__Exercise data__:

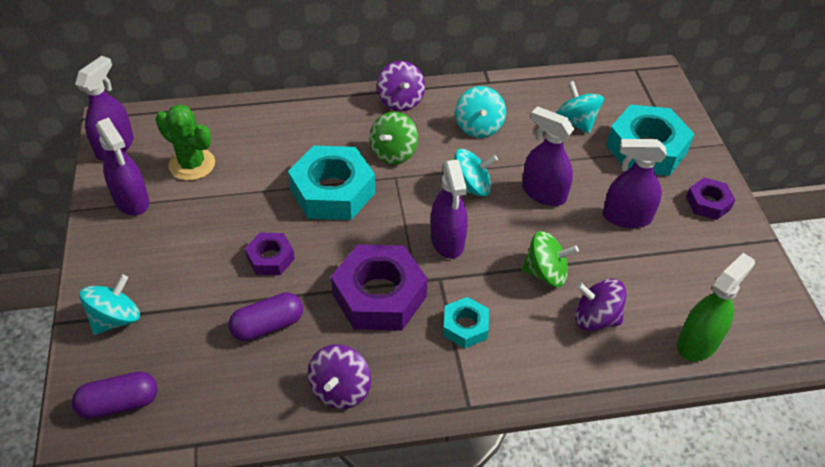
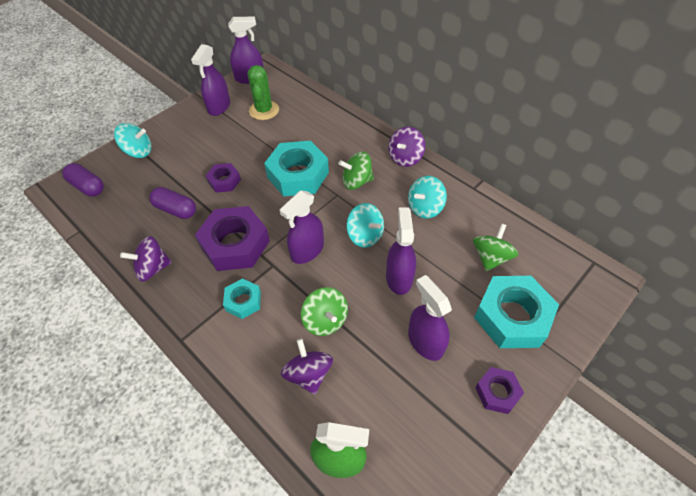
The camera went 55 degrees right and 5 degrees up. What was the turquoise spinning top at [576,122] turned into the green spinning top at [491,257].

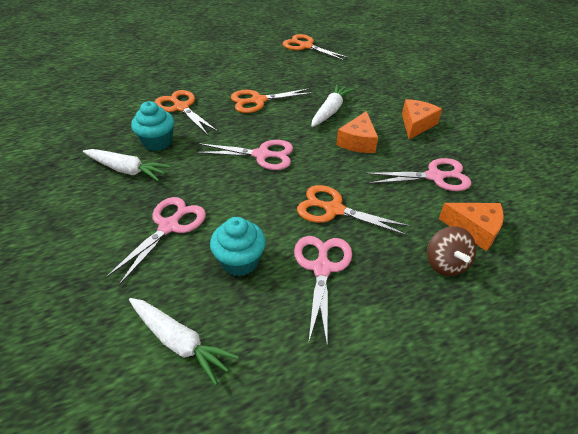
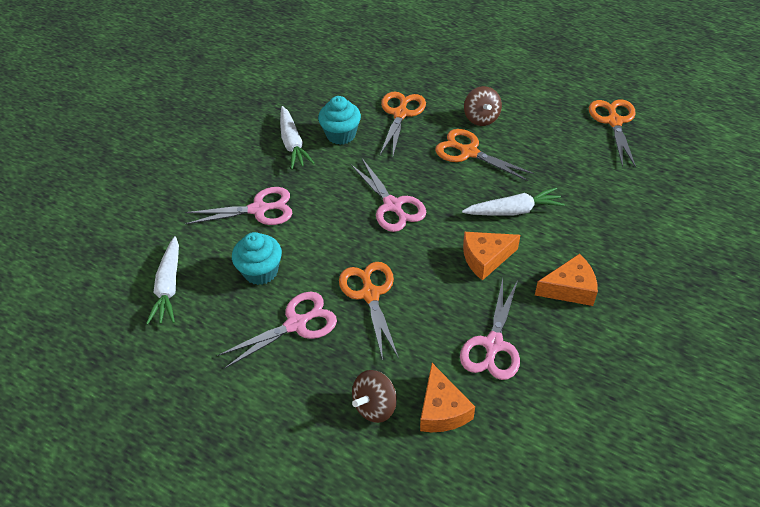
The camera went 55 degrees right and 5 degrees up. The second view gained the brown spinning top at [481,118]. The pink scissors at [435,176] ended up facing another way, 60 degrees clockwise from before.

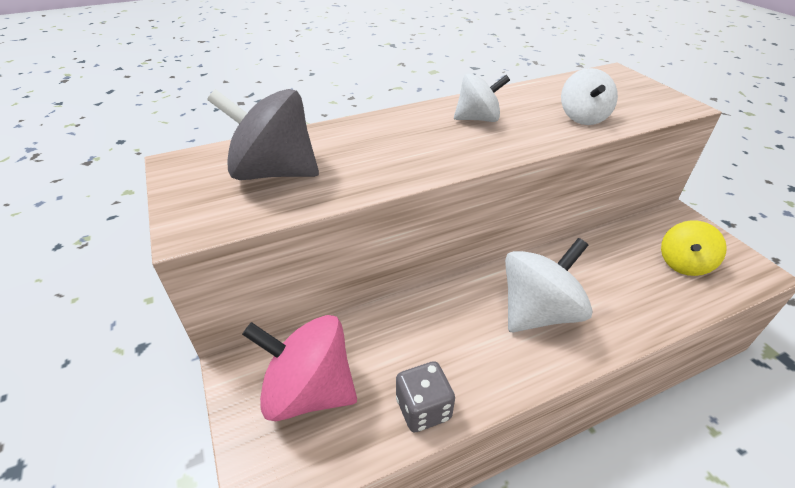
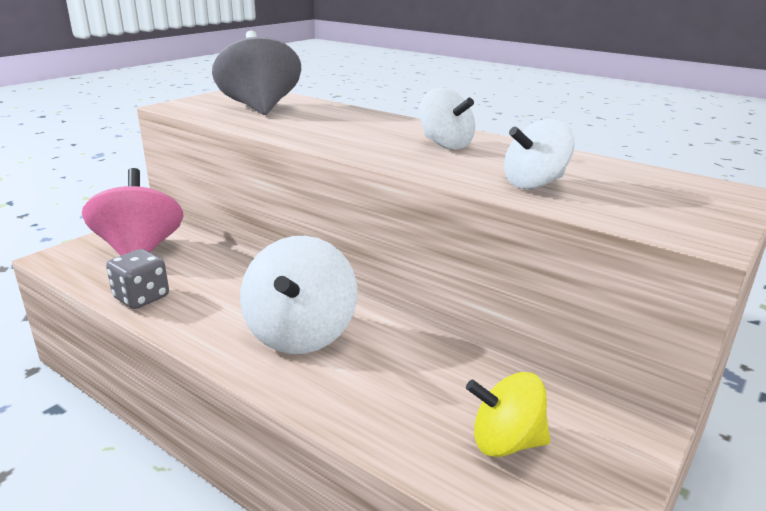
The camera went 60 degrees right and 15 degrees down. The white spinning top at [538,312] ended up facing another way, 75 degrees clockwise from before.

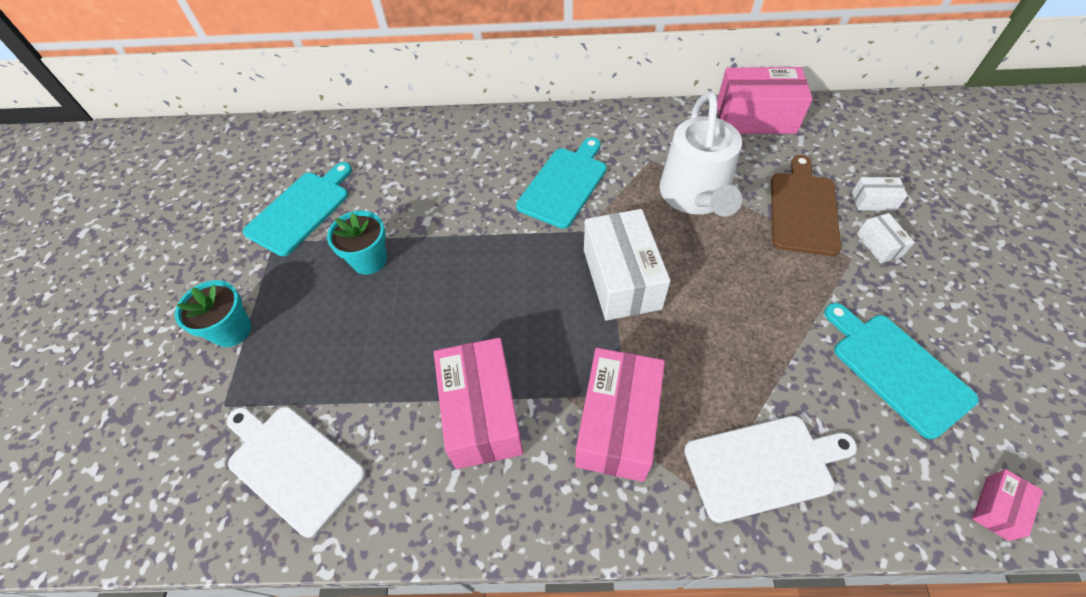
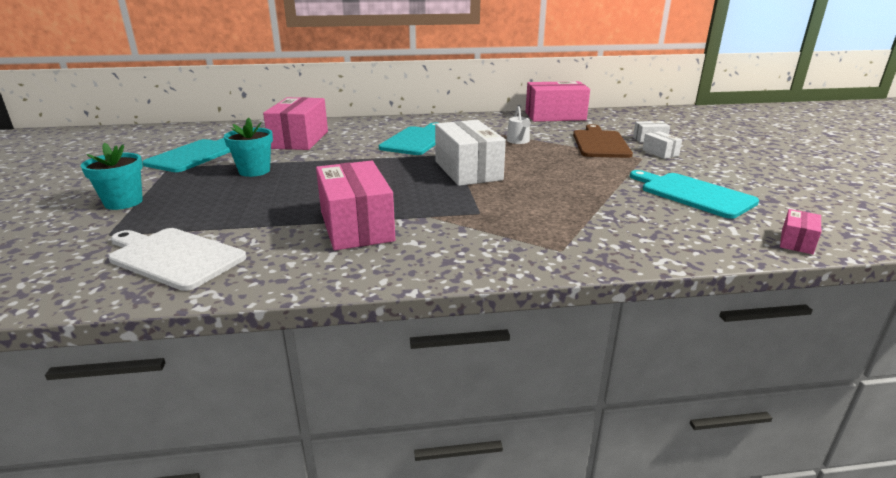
The camera went 10 degrees left and 30 degrees down. The second view lost the white cutting board at [763,465]. The pink box ended up elsewhere, having gone from [617,424] to [299,140]. The size of the white watering can at [695,196] changed by a factor of 0.43.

__Exercise prompt__: Each line in the listing where the word "ended" is found is to be copied.

__Task response__:
The camera went 55 degrees right and 5 degrees up. The second view gained the brown spinning top at [481,118]. The pink scissors at [435,176] ended up facing another way, 60 degrees clockwise from before.
The camera went 60 degrees right and 15 degrees down. The white spinning top at [538,312] ended up facing another way, 75 degrees clockwise from before.
The camera went 10 degrees left and 30 degrees down. The second view lost the white cutting board at [763,465]. The pink box ended up elsewhere, having gone from [617,424] to [299,140]. The size of the white watering can at [695,196] changed by a factor of 0.43.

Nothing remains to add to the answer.